[Coordinate-based object records]
○ ○ ○ ○ ○

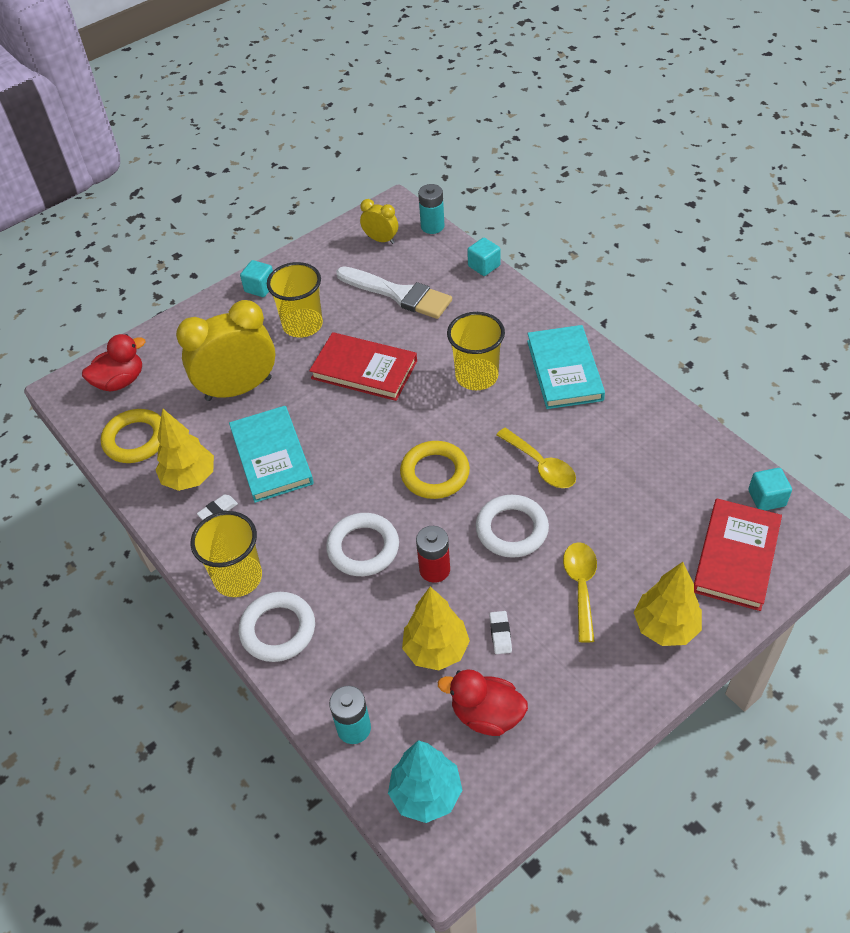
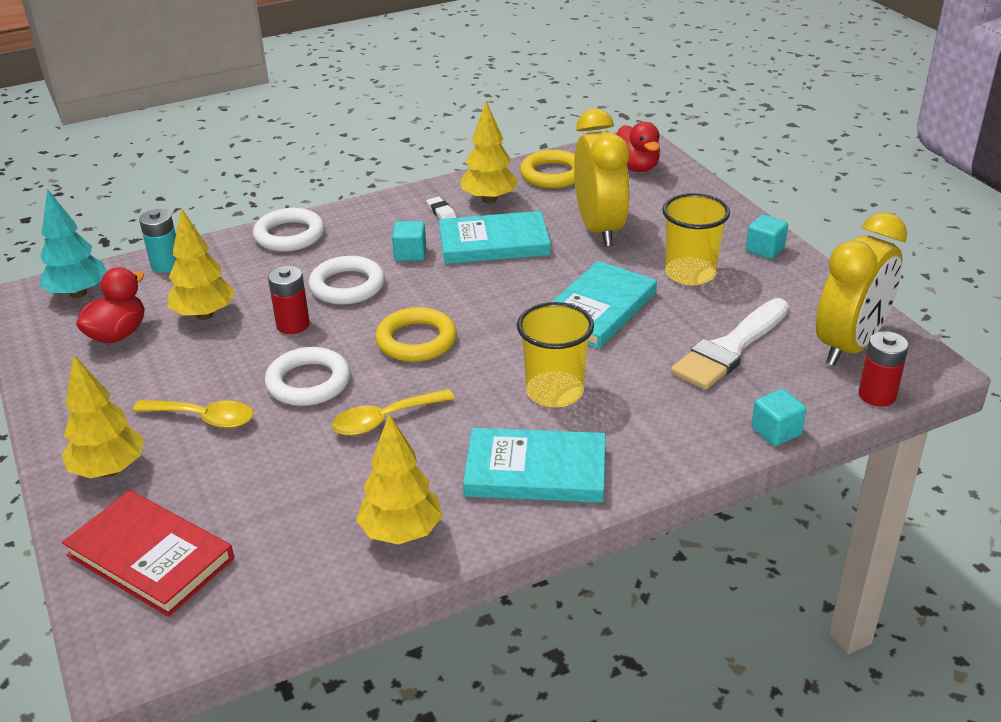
camera: 100 degrees right, 15 degrees down
(238, 577) = (358, 219): yellow cup -> none
(364, 370) = (598, 309): red book -> turquoise book
(381, 240) = (849, 346): yellow clock -> yellow clock, size x2.05
(432, 226) = (877, 395): turquoise battery -> red battery
(500, 634) = (191, 355): white eraser -> none
(650, 424) = (401, 533): none -> yellow tree
(766, 498) = (213, 618): turquoise cube -> turquoise cube (410, 254)

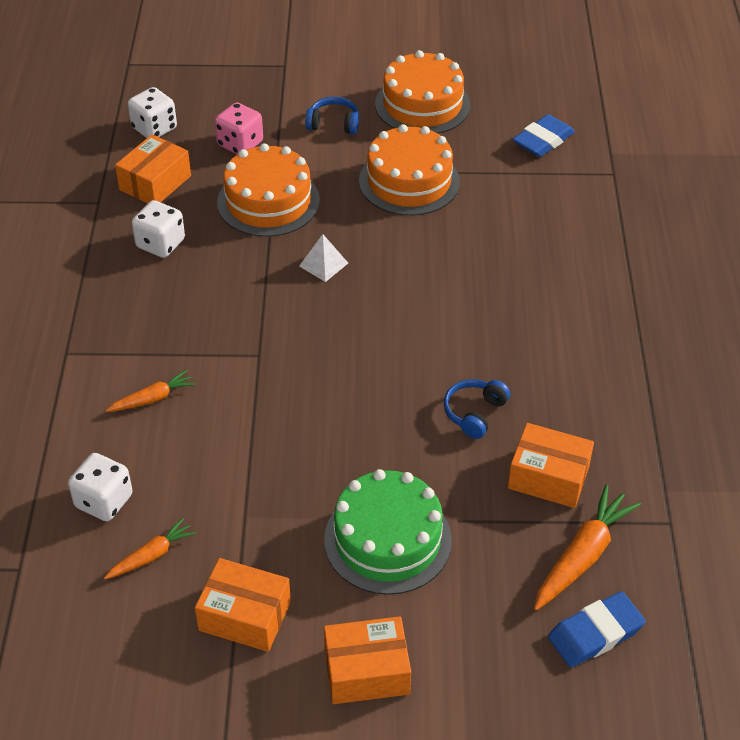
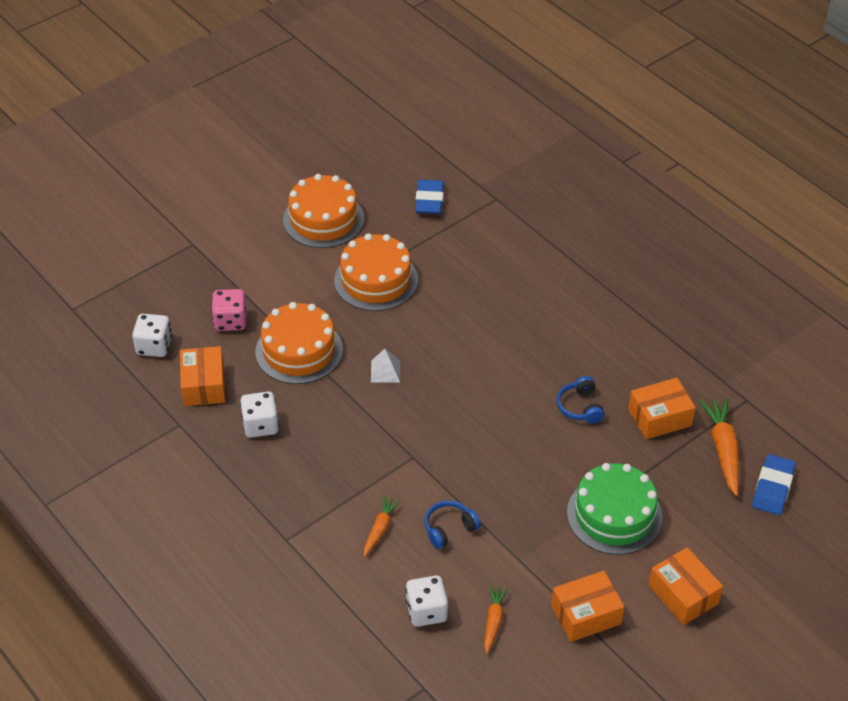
camera: 40 degrees left, 0 degrees up
(333, 124) = (279, 268): blue headphones -> blue headphones (449, 528)
(366, 671) = (683, 594): orange box -> orange box turned 75 degrees counterclockwise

○ ○ ○ ○ ○

Your assignment: Copy out every line from the data above in which the word "camera" occurs.

Task response:
camera: 100 degrees right, 15 degrees down
camera: 40 degrees left, 0 degrees up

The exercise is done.